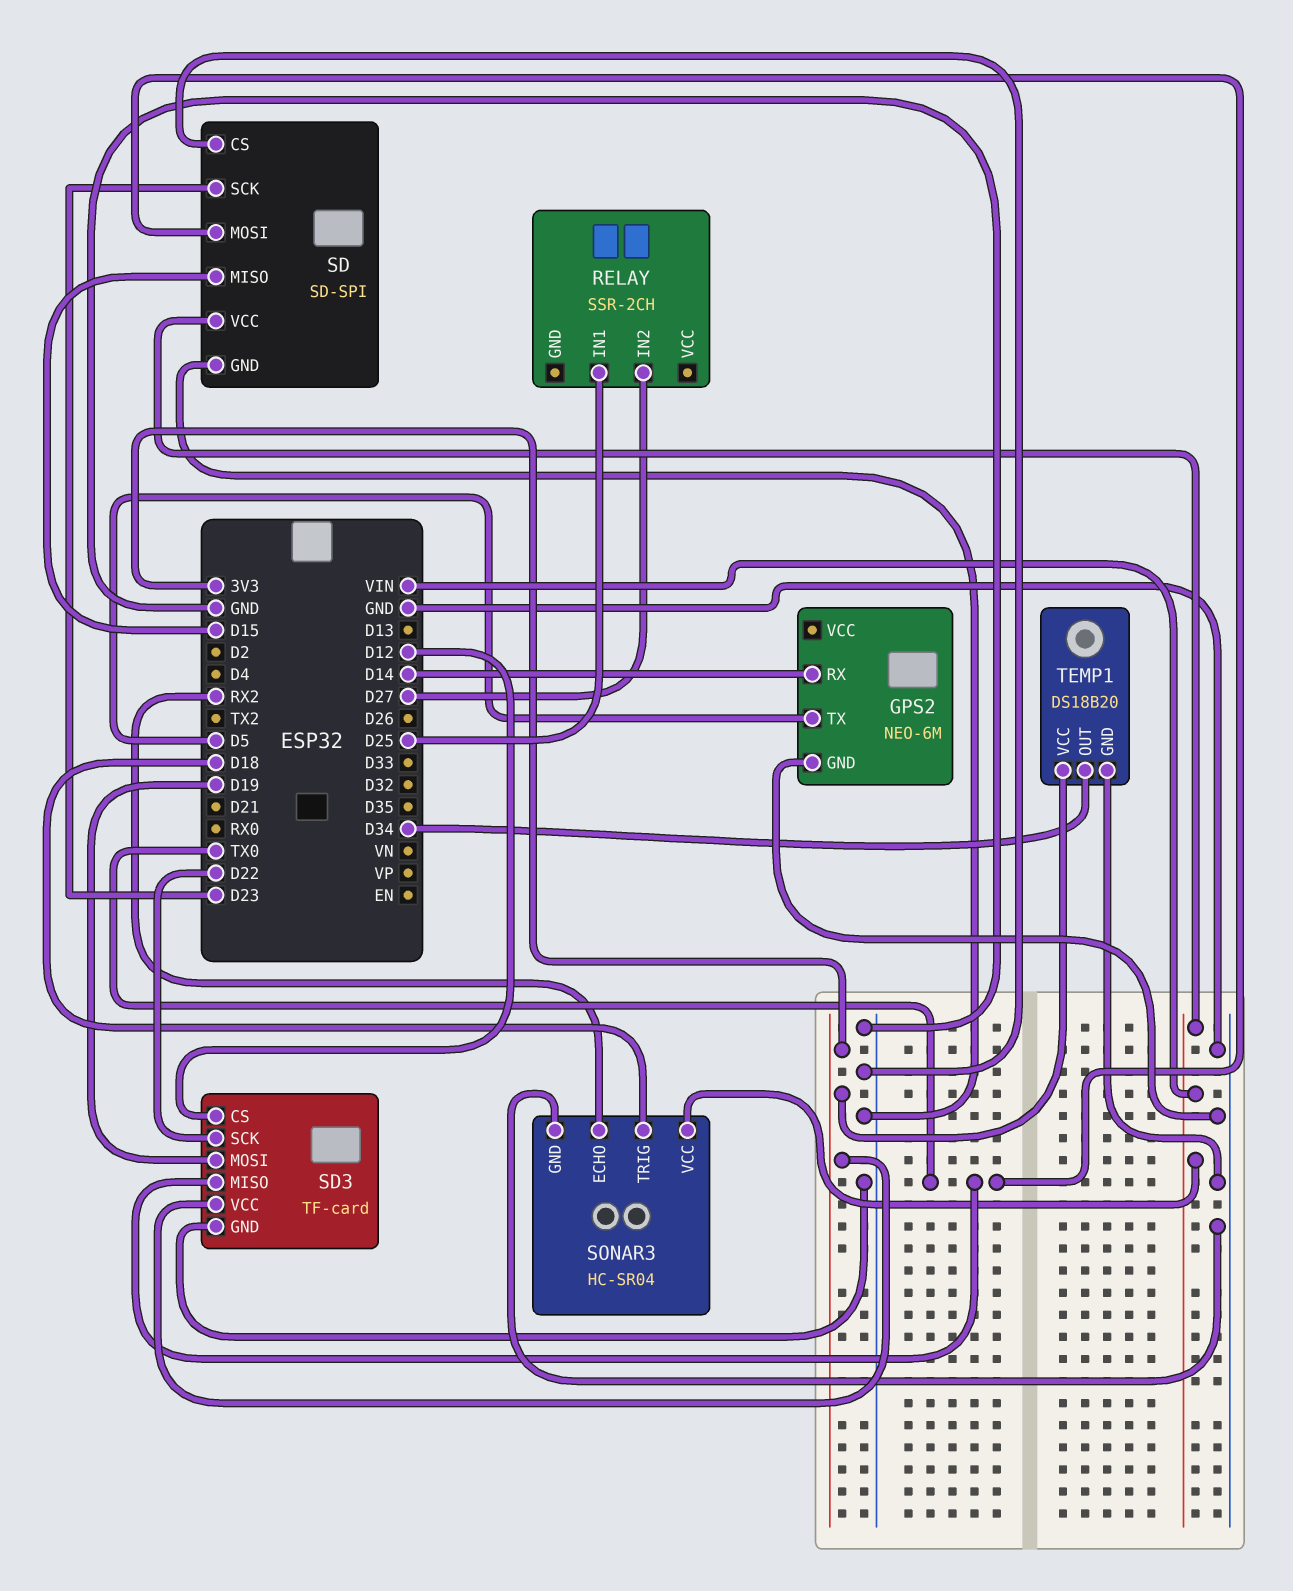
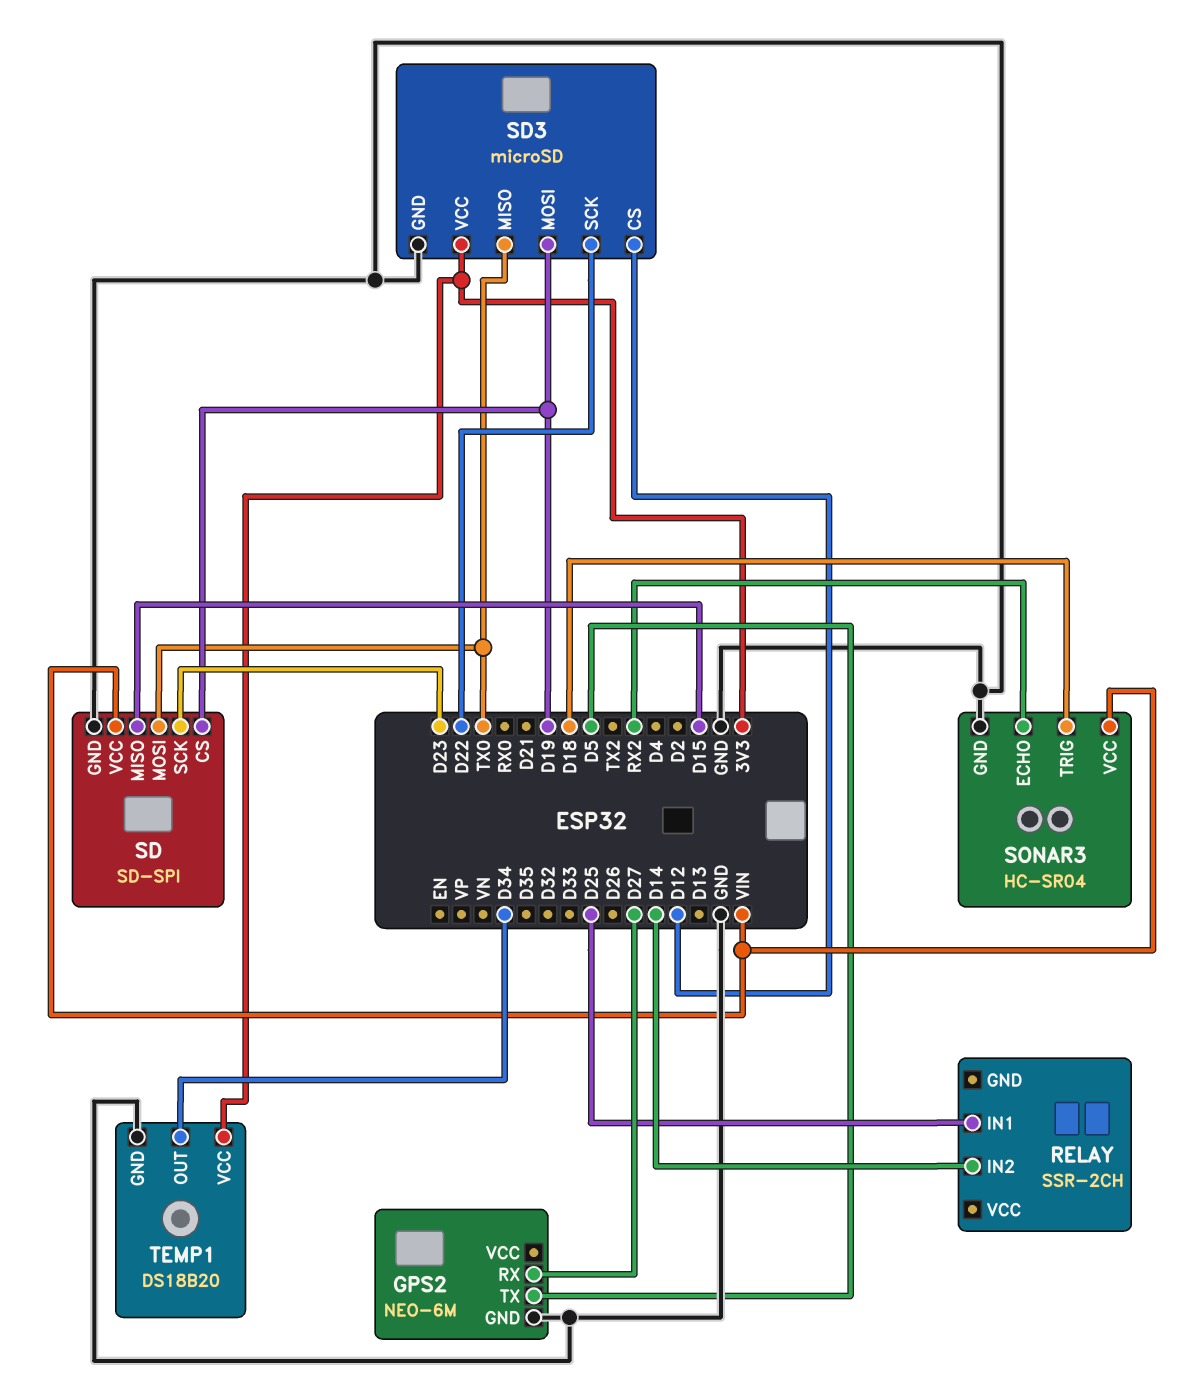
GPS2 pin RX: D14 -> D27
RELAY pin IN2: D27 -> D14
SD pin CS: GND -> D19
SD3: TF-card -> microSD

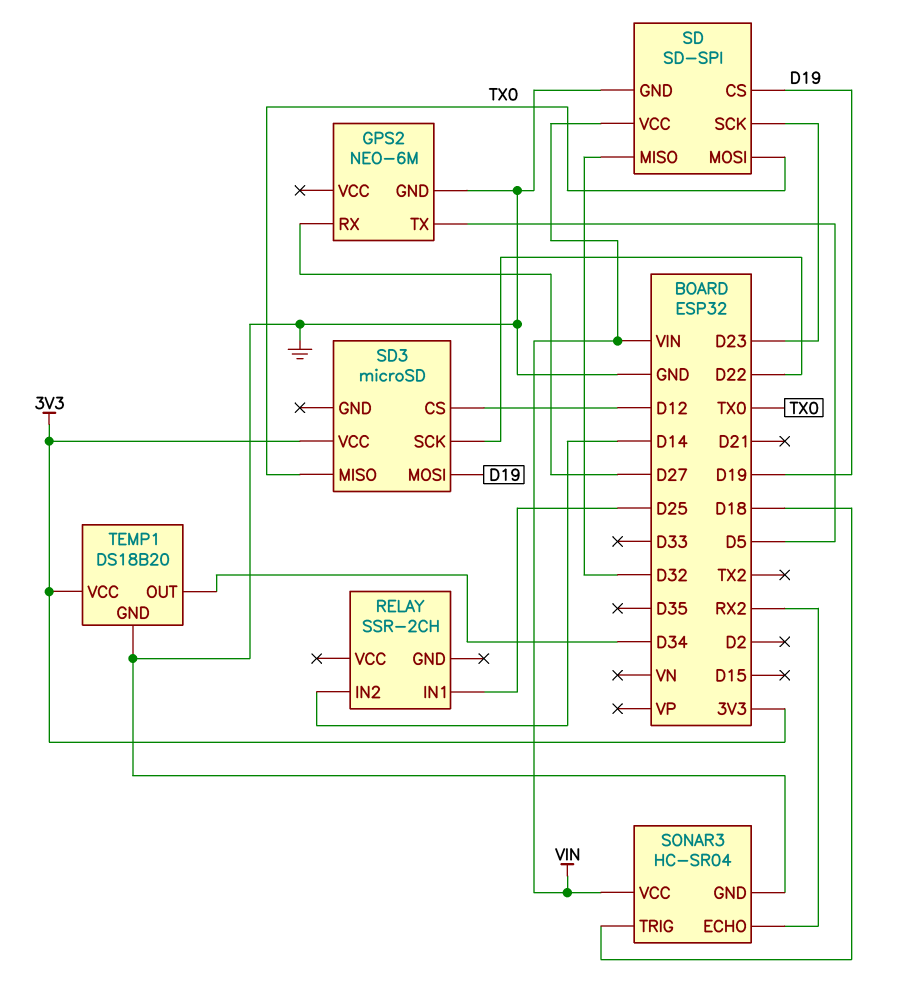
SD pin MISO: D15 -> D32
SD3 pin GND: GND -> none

________________________

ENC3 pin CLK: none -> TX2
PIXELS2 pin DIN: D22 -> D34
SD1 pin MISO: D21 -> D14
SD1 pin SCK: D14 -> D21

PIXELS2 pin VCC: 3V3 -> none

________________________

### Exercise brief
Each line of the entries that contains the word "MISO" should be listed.

### Your response
SD pin MISO: D15 -> D32
SD1 pin MISO: D21 -> D14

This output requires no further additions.